§ GIVEN DATA
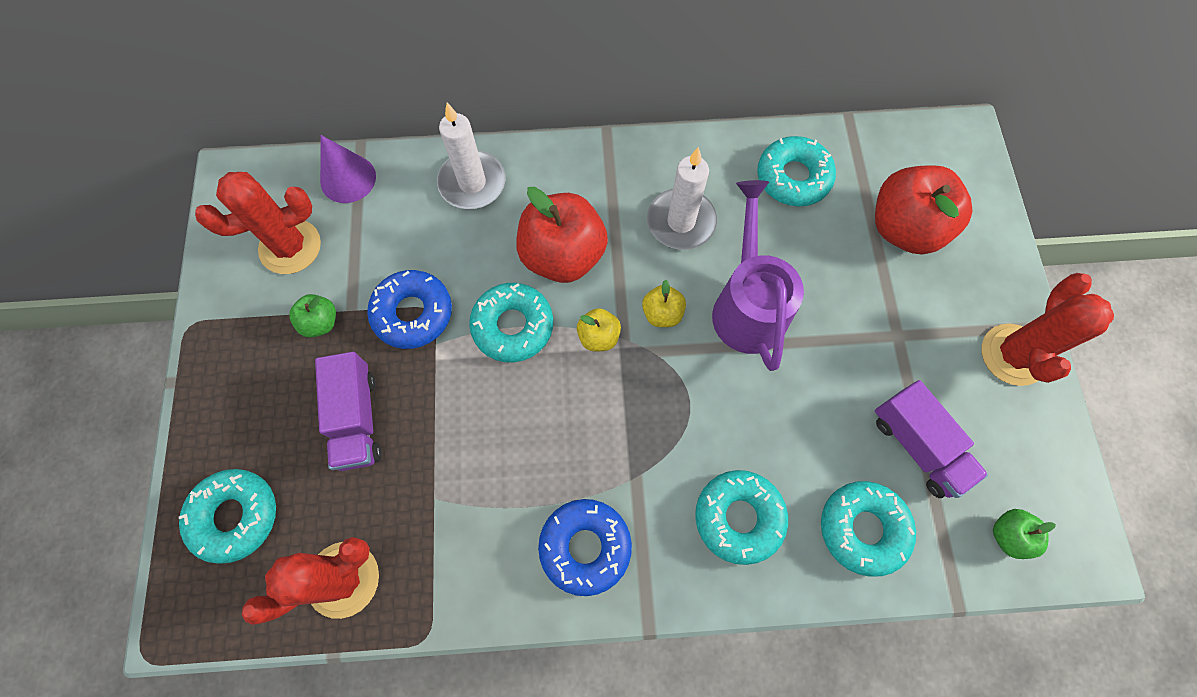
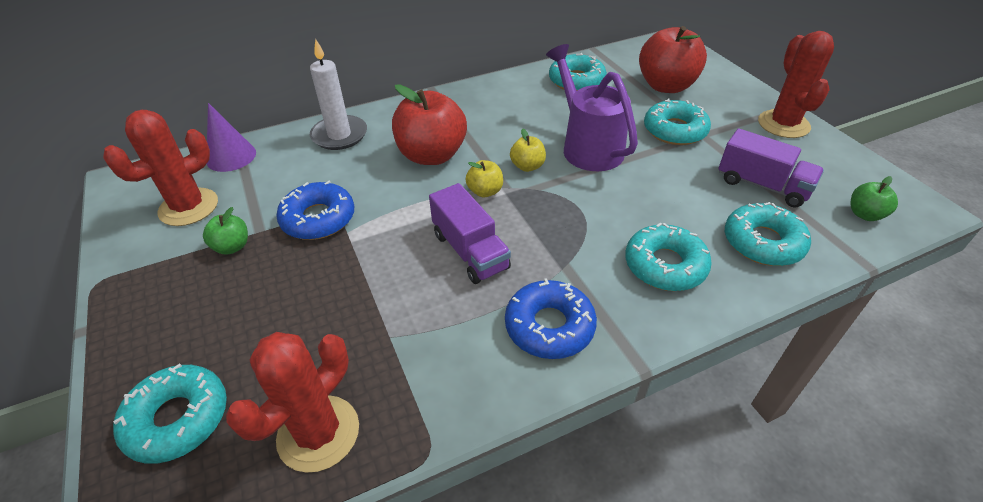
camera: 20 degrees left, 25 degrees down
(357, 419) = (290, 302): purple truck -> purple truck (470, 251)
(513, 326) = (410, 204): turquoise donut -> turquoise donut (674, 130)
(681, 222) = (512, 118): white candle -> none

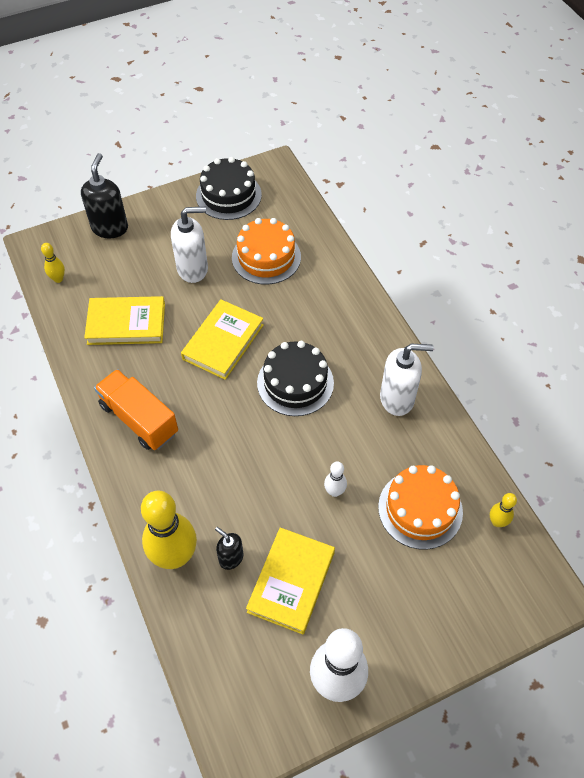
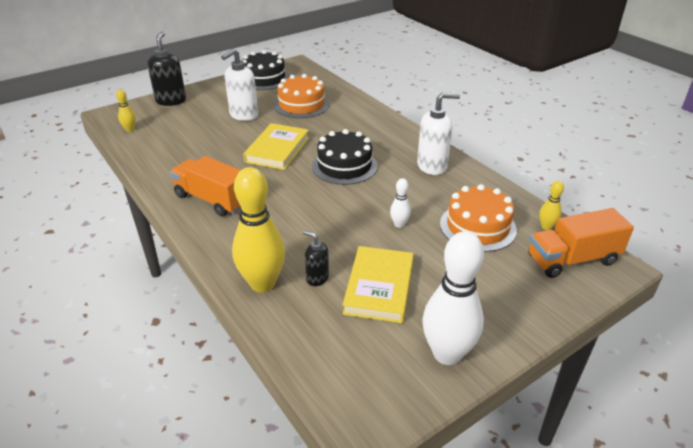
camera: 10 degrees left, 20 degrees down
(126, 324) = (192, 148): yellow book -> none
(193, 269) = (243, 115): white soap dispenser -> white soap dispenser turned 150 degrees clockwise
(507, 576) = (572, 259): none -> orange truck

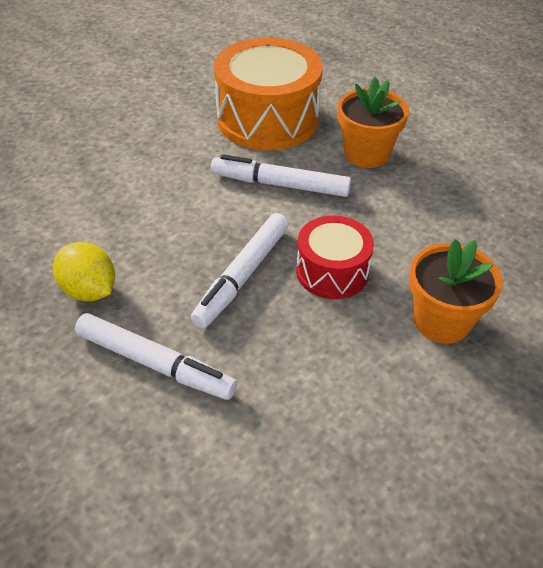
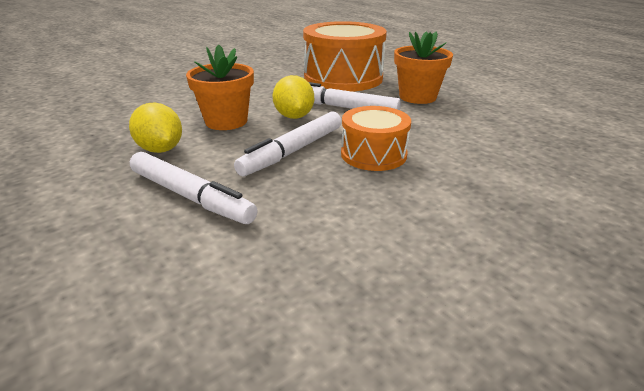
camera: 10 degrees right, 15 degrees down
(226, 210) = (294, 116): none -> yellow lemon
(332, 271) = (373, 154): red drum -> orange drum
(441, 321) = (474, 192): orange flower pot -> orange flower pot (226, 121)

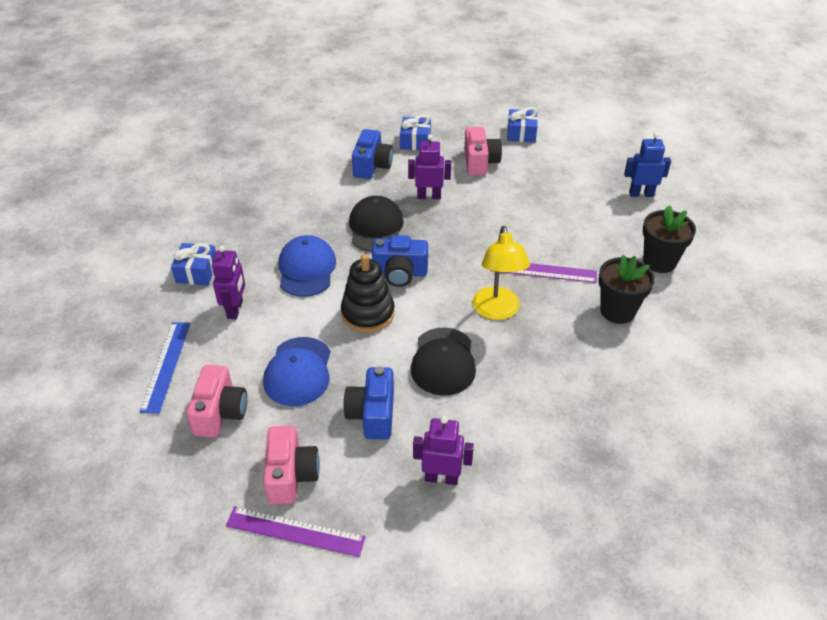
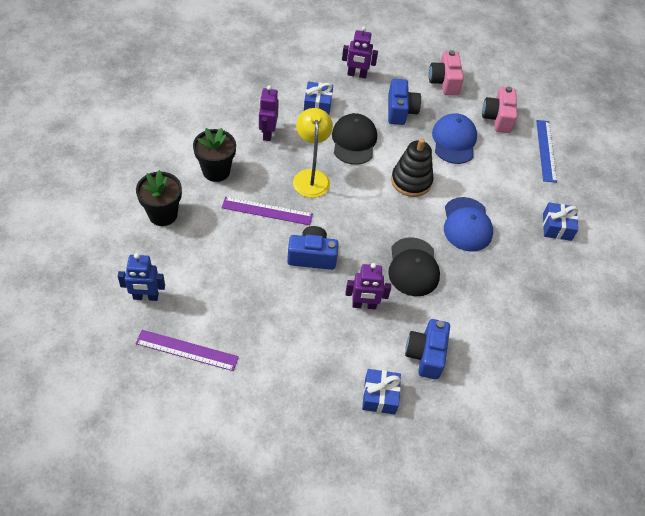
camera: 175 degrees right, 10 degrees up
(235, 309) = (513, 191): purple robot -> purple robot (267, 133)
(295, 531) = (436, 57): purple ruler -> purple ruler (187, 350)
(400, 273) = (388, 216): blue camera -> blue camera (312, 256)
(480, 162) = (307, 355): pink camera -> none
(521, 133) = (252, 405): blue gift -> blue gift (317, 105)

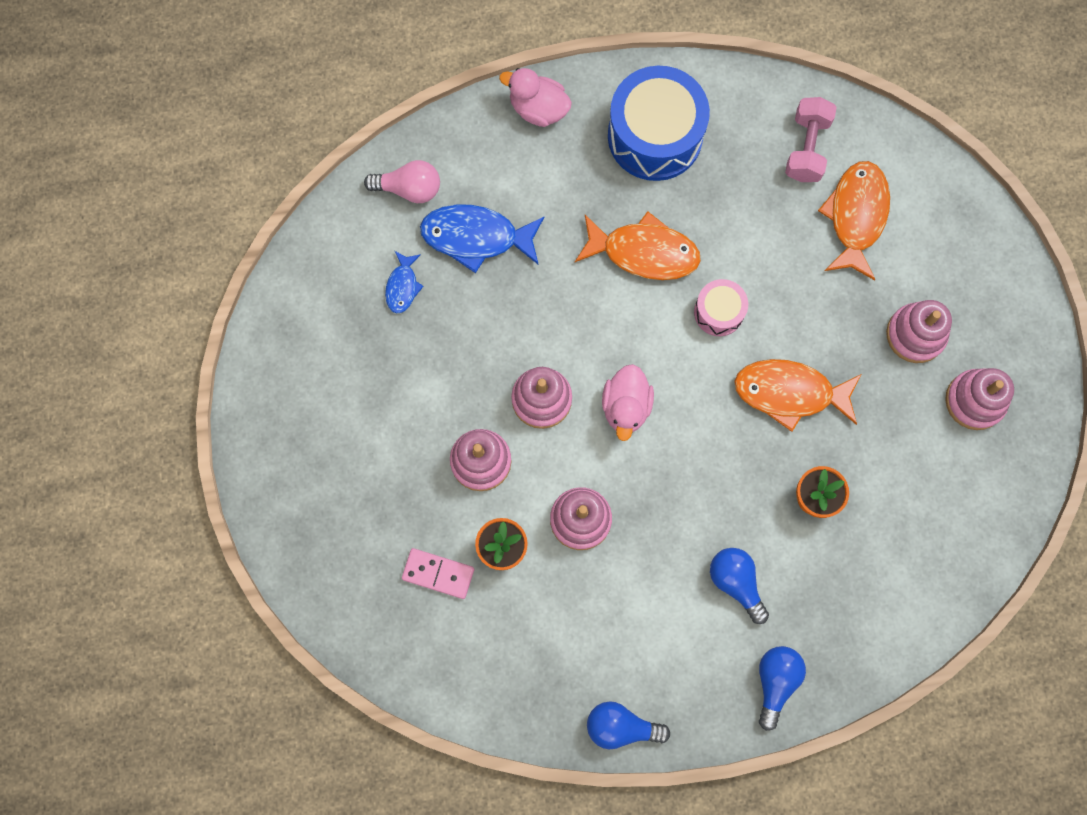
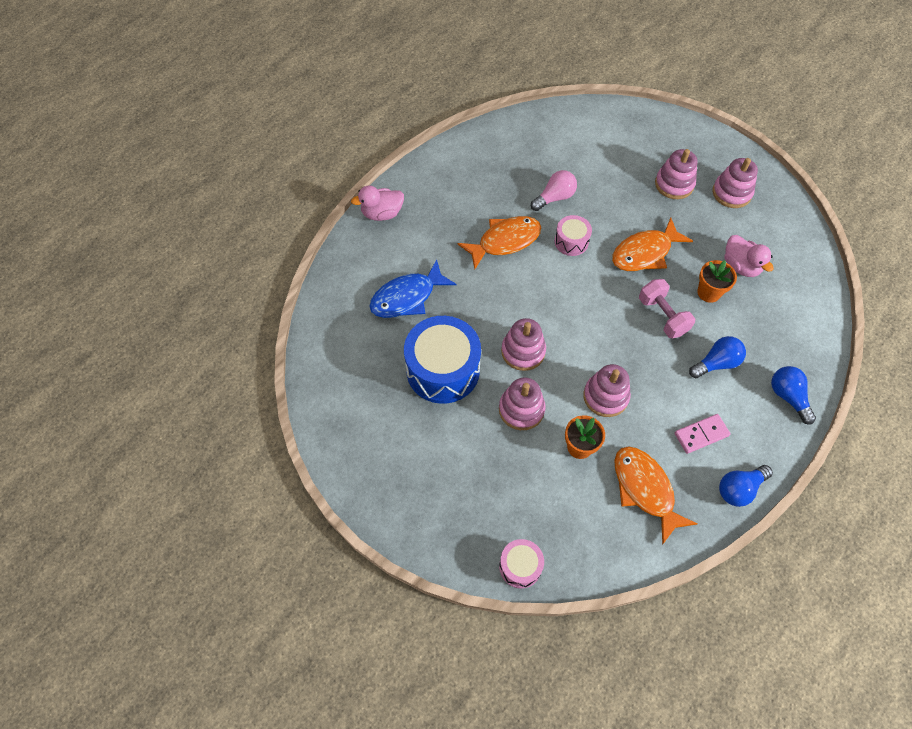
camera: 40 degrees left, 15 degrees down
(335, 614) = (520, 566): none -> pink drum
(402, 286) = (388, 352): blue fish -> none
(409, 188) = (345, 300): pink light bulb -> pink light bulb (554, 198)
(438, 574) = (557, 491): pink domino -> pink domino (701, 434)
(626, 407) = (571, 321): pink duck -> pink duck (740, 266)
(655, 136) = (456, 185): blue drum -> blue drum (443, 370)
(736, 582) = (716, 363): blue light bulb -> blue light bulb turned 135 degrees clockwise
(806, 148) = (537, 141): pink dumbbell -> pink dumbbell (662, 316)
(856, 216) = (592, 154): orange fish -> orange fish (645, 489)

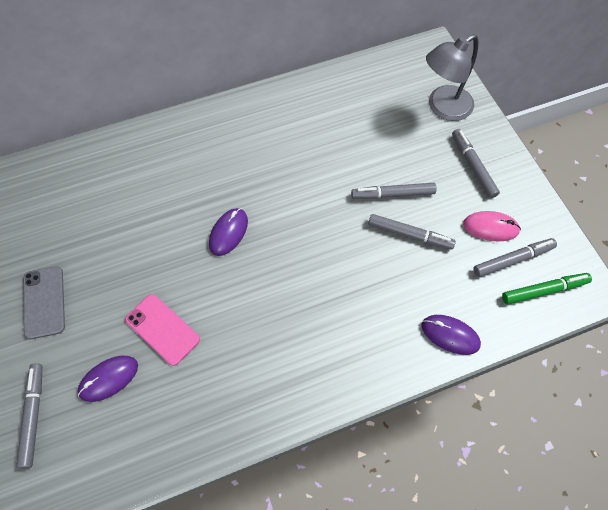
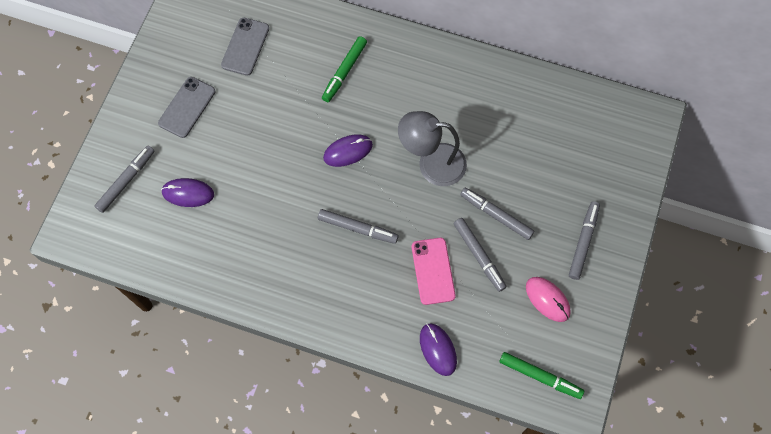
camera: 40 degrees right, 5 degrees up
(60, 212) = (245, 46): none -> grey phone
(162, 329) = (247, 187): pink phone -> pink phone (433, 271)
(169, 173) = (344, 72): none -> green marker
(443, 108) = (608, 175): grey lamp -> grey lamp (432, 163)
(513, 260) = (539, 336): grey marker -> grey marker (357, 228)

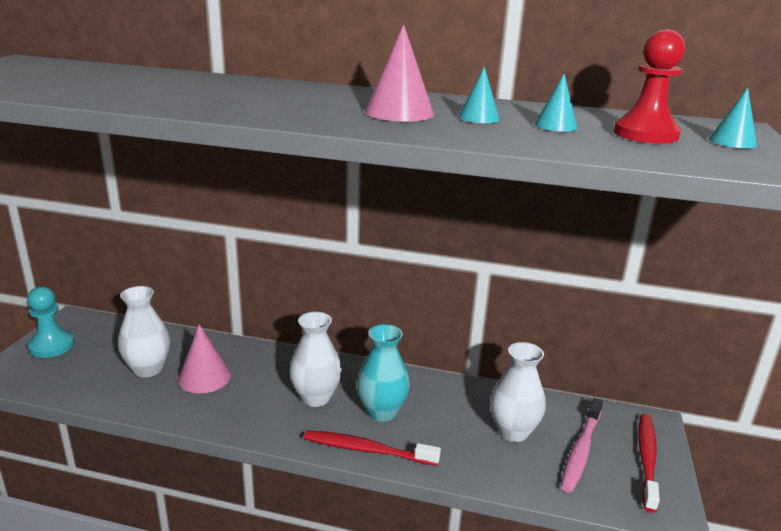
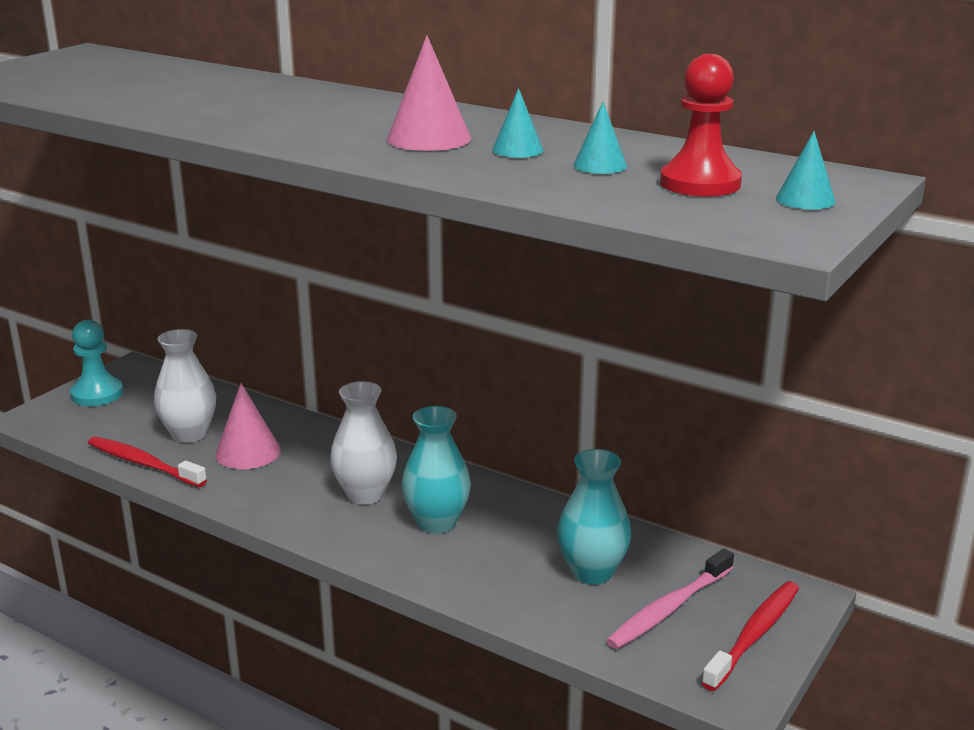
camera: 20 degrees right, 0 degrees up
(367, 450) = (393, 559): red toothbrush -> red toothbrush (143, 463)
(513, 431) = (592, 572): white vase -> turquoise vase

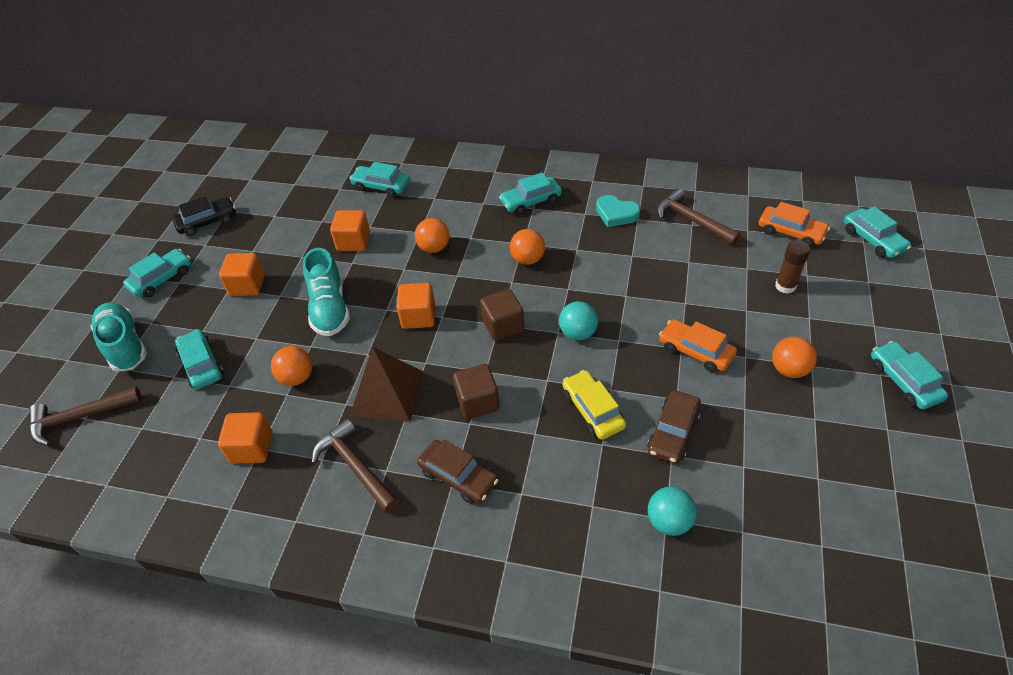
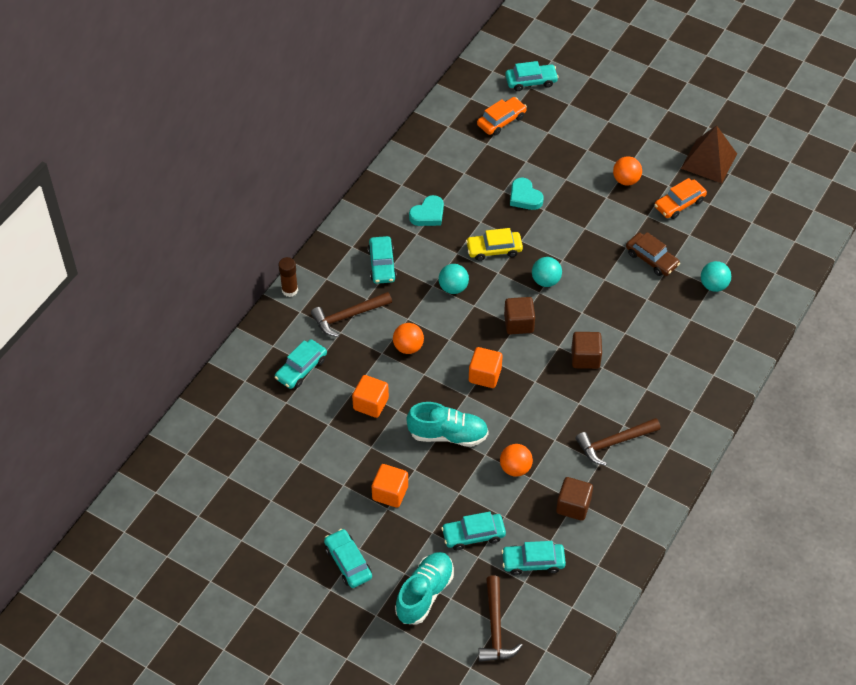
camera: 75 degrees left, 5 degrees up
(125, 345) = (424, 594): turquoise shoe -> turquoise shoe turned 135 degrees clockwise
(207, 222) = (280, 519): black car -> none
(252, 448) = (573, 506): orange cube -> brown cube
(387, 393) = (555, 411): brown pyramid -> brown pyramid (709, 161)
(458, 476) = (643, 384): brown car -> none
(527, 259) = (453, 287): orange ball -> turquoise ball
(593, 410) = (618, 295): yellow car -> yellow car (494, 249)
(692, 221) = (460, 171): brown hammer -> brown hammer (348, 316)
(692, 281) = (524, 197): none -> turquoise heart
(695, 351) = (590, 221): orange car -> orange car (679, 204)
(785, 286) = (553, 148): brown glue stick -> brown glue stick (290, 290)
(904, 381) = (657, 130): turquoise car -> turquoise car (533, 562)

§ TASK INSTRUCTIONS
All that belongs in your answer is the stretch of entries above from the line with "camera: 175 degrees right, 10 degrees up" through the line with "(480, 162) = (307, 355): pink camera -> none", printed exactly.

§ FINISHED EXERCISE
camera: 175 degrees right, 10 degrees up
(235, 309) = (513, 191): purple robot -> purple robot (267, 133)
(295, 531) = (436, 57): purple ruler -> purple ruler (187, 350)
(400, 273) = (388, 216): blue camera -> blue camera (312, 256)
(480, 162) = (307, 355): pink camera -> none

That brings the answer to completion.